REQUIRED WORK ▸ Restate the data word for word. Leave the pictures out.

*** INPUT DATA ***

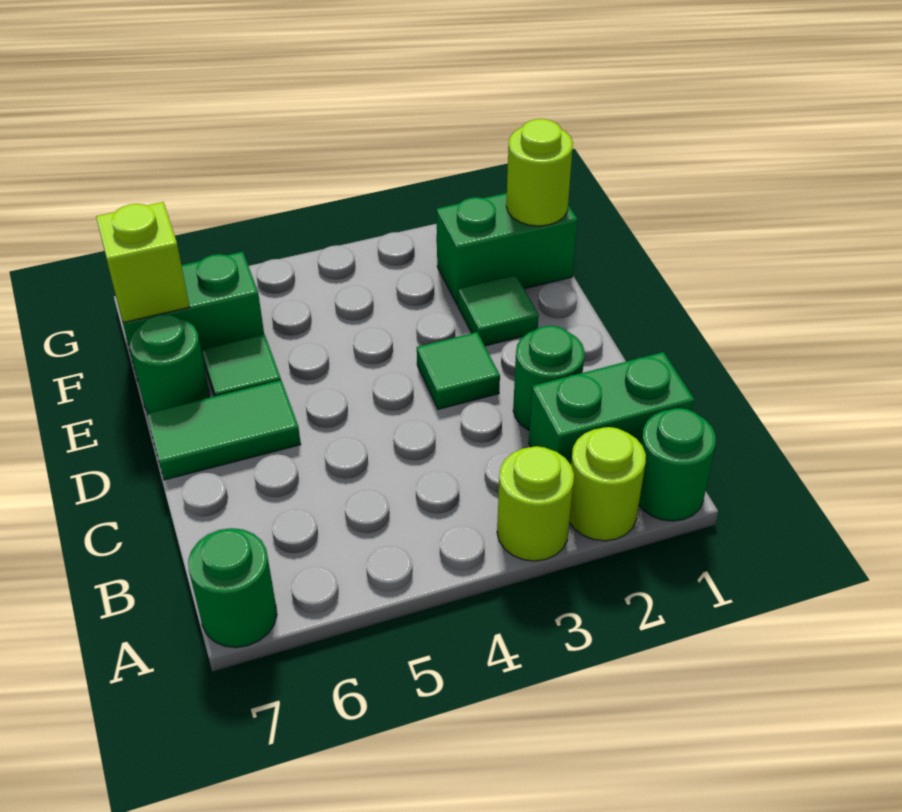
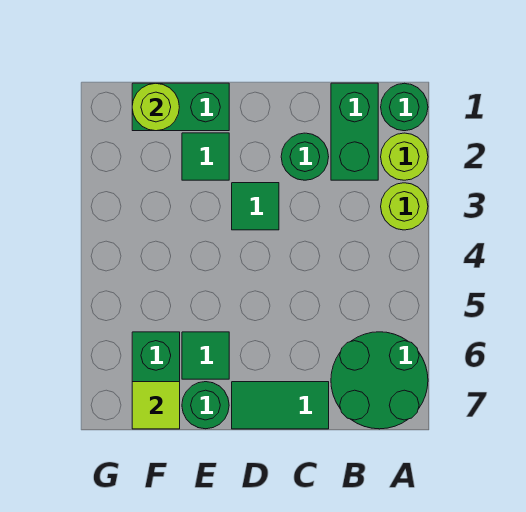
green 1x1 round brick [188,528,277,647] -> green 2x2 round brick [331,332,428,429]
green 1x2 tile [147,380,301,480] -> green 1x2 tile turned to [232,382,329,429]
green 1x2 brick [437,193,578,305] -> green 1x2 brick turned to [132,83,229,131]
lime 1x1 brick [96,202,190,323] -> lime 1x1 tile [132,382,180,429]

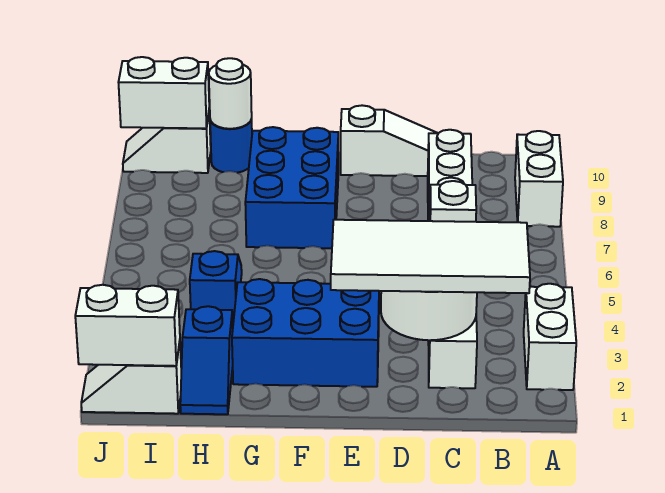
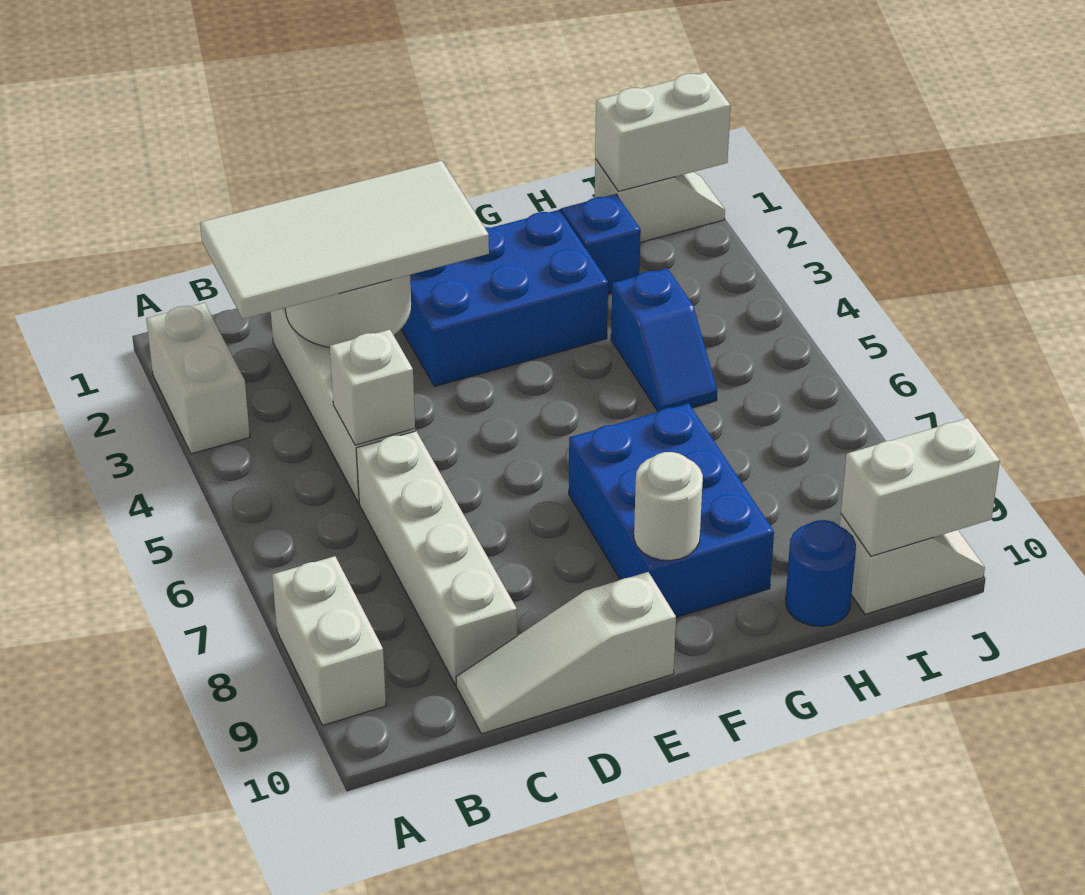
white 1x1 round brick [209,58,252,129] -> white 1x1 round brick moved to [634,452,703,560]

*** End of INPUT DATA ***

OUTPUT ▸
green 1x1 round brick [188,528,277,647] -> green 2x2 round brick [331,332,428,429]
green 1x2 tile [147,380,301,480] -> green 1x2 tile turned to [232,382,329,429]
green 1x2 brick [437,193,578,305] -> green 1x2 brick turned to [132,83,229,131]
lime 1x1 brick [96,202,190,323] -> lime 1x1 tile [132,382,180,429]

white 1x1 round brick [209,58,252,129] -> white 1x1 round brick moved to [634,452,703,560]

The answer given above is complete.